Dataset records:
──────────
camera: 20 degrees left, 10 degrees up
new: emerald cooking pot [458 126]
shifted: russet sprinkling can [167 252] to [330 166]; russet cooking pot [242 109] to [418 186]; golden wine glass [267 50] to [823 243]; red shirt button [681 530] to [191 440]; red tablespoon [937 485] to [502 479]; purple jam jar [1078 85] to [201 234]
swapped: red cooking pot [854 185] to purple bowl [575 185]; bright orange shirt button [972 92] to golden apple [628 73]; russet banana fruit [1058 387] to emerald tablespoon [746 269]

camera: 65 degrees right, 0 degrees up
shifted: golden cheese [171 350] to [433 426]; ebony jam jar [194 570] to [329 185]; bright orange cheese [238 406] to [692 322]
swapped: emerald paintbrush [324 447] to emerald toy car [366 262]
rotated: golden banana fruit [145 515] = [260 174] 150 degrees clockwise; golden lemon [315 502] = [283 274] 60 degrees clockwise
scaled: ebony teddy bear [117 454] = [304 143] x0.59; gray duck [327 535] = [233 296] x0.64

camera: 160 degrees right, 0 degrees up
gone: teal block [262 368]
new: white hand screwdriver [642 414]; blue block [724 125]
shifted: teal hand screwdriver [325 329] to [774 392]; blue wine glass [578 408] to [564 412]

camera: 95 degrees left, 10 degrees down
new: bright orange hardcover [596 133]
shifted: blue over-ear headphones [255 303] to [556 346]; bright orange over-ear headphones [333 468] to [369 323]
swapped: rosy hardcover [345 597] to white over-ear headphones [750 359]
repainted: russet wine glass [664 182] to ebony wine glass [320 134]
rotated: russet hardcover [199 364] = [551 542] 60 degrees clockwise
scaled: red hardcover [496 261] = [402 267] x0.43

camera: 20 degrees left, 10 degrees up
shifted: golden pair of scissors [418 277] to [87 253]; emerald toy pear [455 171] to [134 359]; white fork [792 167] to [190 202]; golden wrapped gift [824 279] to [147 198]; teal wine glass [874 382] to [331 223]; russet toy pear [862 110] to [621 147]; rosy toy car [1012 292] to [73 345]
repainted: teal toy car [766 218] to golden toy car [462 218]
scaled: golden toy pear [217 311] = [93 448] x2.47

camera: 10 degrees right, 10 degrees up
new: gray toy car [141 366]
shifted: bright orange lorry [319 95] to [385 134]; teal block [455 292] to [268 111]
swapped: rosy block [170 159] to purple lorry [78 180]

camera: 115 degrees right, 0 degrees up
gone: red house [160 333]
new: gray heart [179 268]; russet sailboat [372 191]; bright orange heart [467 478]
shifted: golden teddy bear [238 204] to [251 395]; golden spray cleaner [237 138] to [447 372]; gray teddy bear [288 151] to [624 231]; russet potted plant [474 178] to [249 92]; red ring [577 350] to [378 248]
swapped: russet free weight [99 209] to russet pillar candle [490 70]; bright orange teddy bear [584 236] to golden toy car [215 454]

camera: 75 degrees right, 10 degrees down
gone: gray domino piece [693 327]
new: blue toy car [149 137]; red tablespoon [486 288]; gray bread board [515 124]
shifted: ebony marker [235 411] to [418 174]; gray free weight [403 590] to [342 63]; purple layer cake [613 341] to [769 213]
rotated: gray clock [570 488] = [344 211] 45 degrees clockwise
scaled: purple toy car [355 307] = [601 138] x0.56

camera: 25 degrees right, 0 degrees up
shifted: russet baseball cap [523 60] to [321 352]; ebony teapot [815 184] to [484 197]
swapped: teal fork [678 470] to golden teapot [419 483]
──────────
Begin at the first line of the records above and quote every line verbatim through the one that contains "new: emerald cooking pot [458 126]".

camera: 20 degrees left, 10 degrees up
new: emerald cooking pot [458 126]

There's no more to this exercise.